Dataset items

◆ ◆ ◆

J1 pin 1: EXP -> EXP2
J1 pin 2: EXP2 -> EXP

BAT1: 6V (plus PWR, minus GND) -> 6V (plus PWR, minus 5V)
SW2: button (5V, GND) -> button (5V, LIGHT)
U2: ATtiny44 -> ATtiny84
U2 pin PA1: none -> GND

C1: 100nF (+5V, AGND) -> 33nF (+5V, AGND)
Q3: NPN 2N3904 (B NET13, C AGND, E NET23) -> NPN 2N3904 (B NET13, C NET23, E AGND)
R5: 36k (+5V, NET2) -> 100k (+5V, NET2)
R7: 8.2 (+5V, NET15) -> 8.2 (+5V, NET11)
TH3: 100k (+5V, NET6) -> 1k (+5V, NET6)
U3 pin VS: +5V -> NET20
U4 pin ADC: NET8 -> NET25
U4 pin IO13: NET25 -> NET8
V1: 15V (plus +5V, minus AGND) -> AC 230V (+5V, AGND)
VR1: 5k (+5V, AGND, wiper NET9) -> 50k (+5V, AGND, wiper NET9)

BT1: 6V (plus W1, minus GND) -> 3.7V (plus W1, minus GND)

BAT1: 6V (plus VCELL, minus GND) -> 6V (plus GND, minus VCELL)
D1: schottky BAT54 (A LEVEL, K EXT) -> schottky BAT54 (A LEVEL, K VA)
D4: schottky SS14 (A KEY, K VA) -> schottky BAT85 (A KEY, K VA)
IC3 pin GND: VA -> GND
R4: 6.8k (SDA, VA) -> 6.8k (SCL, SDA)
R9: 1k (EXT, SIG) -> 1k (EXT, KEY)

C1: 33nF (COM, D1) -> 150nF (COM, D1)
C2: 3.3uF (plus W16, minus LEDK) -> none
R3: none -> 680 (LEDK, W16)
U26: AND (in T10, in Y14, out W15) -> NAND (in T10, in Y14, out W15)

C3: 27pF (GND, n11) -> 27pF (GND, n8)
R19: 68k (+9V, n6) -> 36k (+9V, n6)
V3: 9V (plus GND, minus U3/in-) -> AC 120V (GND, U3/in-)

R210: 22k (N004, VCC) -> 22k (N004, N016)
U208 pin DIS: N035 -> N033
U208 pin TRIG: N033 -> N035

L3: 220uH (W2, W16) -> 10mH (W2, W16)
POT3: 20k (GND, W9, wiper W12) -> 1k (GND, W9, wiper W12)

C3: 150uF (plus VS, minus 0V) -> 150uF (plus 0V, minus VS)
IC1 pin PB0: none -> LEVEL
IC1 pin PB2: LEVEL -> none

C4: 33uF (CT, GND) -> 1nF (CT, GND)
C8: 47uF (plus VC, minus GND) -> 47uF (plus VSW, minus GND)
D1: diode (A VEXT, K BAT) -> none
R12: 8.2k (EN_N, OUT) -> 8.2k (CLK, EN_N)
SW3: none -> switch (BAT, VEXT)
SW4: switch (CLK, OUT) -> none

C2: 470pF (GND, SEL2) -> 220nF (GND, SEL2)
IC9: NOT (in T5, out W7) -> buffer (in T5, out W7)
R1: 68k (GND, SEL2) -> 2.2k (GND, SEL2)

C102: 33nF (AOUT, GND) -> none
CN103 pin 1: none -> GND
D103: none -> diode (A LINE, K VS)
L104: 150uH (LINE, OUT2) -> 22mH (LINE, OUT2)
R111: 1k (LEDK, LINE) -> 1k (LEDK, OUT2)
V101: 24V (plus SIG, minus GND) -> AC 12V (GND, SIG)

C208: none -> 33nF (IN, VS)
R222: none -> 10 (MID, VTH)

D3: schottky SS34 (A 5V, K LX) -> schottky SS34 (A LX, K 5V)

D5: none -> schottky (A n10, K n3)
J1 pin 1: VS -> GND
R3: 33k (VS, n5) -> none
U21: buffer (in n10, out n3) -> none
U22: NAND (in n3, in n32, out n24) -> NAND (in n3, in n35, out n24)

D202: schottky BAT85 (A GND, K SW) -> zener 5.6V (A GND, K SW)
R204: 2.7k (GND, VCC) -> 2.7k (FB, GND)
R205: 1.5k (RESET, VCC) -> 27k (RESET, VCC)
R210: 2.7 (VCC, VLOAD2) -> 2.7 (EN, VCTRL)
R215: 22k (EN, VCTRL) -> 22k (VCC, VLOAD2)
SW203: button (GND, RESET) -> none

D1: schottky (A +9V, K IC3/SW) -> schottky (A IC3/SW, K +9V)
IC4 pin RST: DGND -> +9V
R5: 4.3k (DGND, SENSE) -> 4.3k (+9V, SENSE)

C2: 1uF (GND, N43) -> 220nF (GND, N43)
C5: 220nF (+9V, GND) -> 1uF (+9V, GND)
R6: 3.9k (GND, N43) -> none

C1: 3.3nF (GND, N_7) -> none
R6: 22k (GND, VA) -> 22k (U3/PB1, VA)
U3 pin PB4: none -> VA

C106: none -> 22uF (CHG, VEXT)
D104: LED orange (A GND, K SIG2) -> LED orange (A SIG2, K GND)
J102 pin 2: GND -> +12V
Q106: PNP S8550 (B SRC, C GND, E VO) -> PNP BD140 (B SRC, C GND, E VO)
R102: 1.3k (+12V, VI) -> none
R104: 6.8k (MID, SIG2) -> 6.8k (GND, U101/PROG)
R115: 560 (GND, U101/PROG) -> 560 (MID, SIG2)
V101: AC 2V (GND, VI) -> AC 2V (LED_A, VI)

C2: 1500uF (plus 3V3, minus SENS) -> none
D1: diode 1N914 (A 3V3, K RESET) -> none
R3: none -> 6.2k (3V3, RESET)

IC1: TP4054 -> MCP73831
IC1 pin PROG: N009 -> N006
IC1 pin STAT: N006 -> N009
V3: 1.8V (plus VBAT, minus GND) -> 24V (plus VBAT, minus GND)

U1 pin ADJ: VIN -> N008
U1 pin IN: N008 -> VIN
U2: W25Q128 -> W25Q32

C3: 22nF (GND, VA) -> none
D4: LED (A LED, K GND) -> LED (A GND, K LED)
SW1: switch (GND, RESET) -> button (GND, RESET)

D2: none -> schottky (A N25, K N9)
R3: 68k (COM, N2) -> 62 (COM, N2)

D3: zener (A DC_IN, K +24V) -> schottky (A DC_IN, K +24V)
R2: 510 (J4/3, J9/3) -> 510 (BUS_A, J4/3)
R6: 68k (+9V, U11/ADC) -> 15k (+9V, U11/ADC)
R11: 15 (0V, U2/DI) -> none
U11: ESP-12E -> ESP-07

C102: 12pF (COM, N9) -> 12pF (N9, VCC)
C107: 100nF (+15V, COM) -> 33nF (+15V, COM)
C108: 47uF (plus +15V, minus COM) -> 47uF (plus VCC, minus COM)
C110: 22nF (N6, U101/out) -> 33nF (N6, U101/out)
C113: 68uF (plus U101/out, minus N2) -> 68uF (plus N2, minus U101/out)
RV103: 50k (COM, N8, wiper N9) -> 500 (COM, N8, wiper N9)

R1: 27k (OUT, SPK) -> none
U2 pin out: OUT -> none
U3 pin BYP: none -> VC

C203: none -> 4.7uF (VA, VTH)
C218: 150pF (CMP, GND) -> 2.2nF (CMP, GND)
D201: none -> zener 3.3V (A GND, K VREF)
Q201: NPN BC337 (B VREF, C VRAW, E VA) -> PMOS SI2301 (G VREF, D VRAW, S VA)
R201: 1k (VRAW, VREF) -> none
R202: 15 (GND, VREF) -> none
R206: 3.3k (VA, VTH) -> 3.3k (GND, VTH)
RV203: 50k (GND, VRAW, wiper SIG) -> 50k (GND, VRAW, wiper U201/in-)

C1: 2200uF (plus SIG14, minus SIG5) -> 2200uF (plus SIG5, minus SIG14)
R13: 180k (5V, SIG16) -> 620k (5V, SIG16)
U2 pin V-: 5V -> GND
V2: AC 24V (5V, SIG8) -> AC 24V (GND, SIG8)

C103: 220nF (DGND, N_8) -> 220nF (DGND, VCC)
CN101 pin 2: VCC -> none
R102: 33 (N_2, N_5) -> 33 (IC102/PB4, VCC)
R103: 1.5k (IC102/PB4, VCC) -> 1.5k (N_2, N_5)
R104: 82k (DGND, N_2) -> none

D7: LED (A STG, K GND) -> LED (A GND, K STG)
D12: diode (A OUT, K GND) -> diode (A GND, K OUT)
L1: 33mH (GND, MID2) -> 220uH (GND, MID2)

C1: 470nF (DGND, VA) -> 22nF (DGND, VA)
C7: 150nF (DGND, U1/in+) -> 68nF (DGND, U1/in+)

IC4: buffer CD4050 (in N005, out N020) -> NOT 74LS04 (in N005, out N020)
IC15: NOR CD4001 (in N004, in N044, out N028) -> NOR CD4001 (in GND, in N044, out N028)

◆ ◆ ◆

What you have to do -
Looking at the data above, return every line from the one with "TH3: 100k (+5V, NET6) -> 1k (+5V, NET6)" down to the one with "R3: none -> 680 (LEDK, W16)", exactly and inclusively.

Task solution -
TH3: 100k (+5V, NET6) -> 1k (+5V, NET6)
U3 pin VS: +5V -> NET20
U4 pin ADC: NET8 -> NET25
U4 pin IO13: NET25 -> NET8
V1: 15V (plus +5V, minus AGND) -> AC 230V (+5V, AGND)
VR1: 5k (+5V, AGND, wiper NET9) -> 50k (+5V, AGND, wiper NET9)

BT1: 6V (plus W1, minus GND) -> 3.7V (plus W1, minus GND)

BAT1: 6V (plus VCELL, minus GND) -> 6V (plus GND, minus VCELL)
D1: schottky BAT54 (A LEVEL, K EXT) -> schottky BAT54 (A LEVEL, K VA)
D4: schottky SS14 (A KEY, K VA) -> schottky BAT85 (A KEY, K VA)
IC3 pin GND: VA -> GND
R4: 6.8k (SDA, VA) -> 6.8k (SCL, SDA)
R9: 1k (EXT, SIG) -> 1k (EXT, KEY)

C1: 33nF (COM, D1) -> 150nF (COM, D1)
C2: 3.3uF (plus W16, minus LEDK) -> none
R3: none -> 680 (LEDK, W16)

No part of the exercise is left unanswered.